(Task) Extract every line below that contains the word "cutting".

[Start of section]

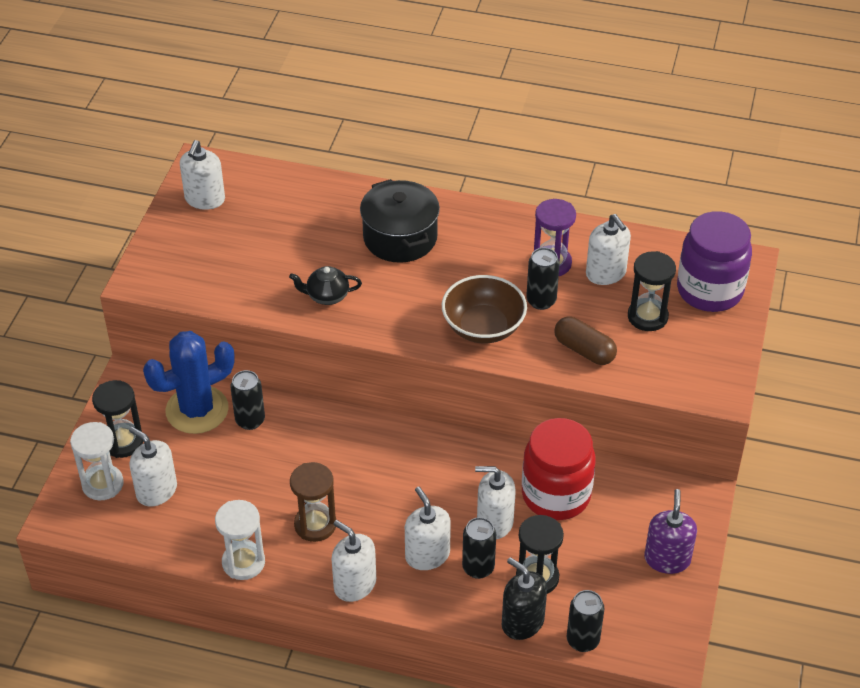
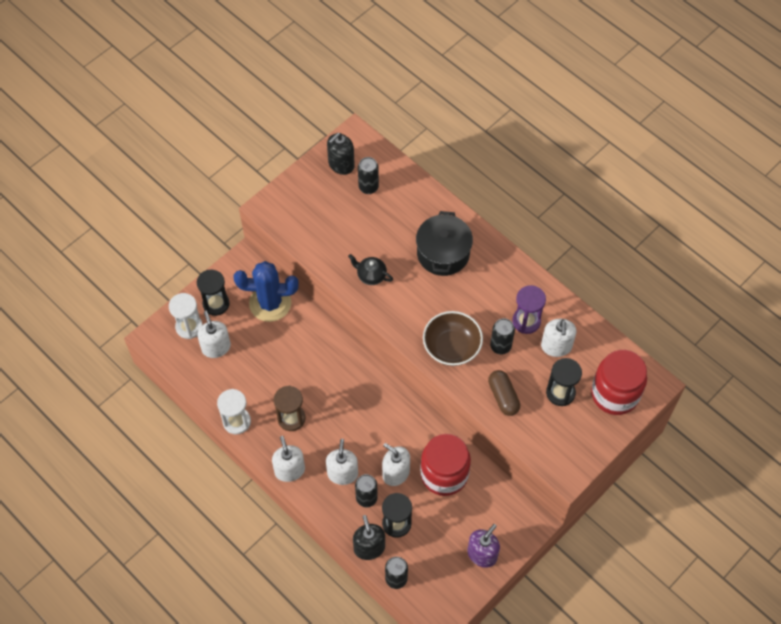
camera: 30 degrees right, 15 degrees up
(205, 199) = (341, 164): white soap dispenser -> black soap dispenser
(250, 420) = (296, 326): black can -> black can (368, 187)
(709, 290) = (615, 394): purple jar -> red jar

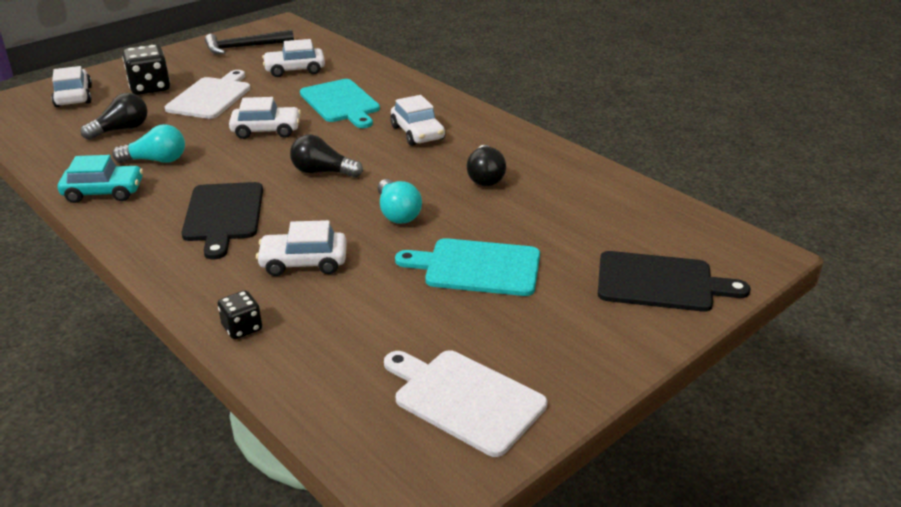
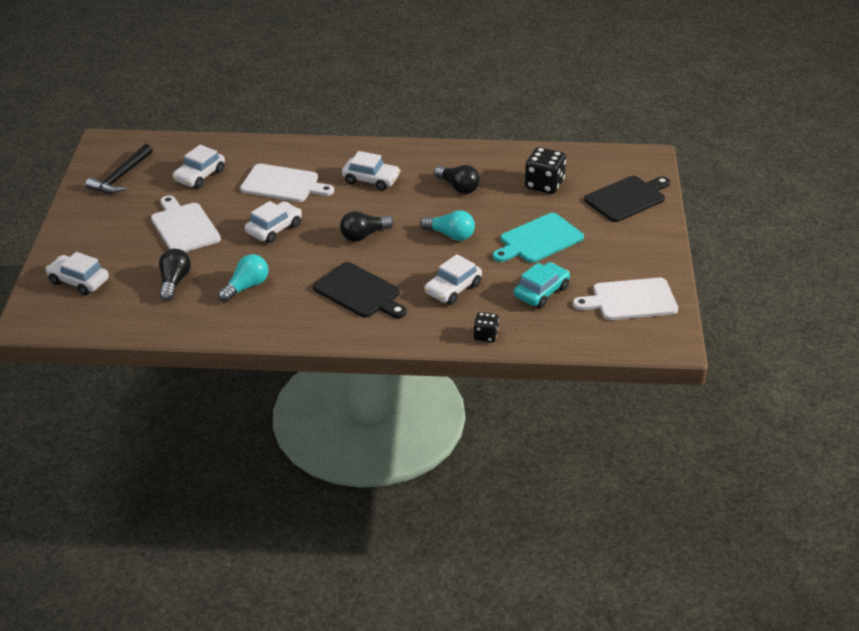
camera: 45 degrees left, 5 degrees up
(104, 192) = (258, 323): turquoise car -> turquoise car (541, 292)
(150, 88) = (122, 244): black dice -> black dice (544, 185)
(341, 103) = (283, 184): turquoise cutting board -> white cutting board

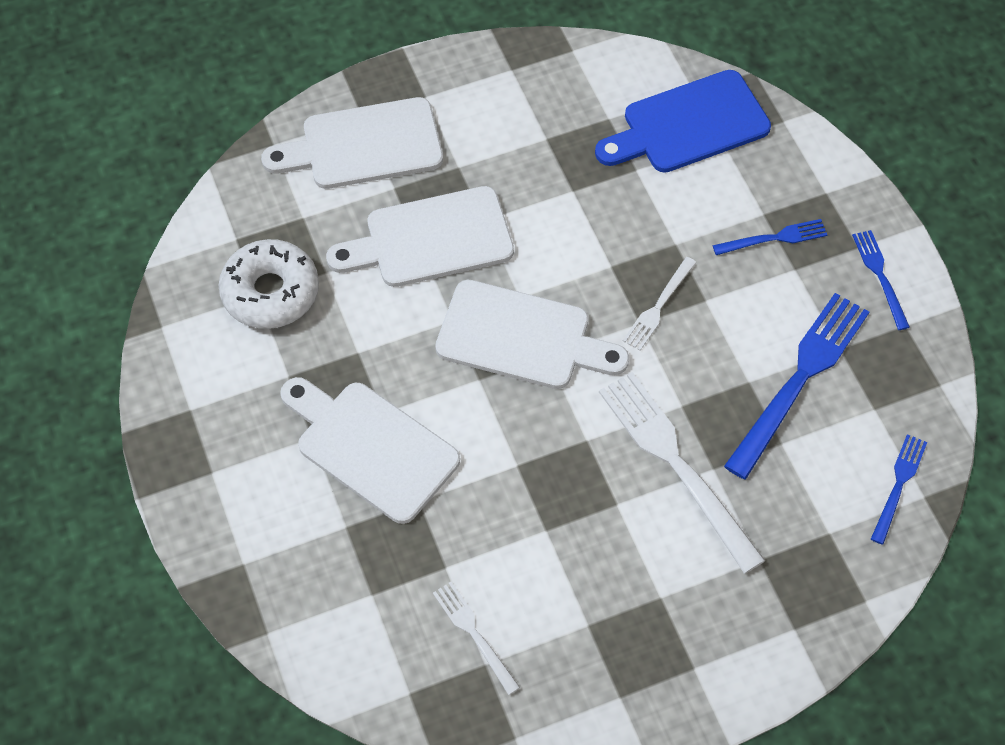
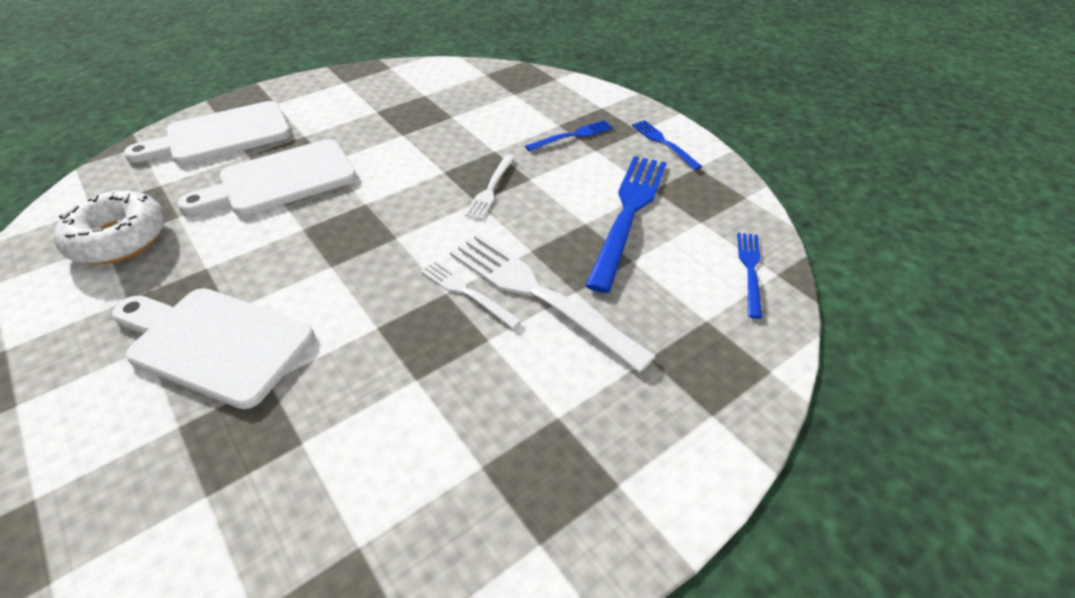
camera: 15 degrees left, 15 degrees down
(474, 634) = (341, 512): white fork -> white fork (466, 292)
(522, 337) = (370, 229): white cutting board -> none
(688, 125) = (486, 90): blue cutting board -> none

[End of section]

(Output for this task)
(341, 103) = (283, 184): turquoise cutting board -> white cutting board
(522, 337) = (370, 229): white cutting board -> none
(688, 125) = (486, 90): blue cutting board -> none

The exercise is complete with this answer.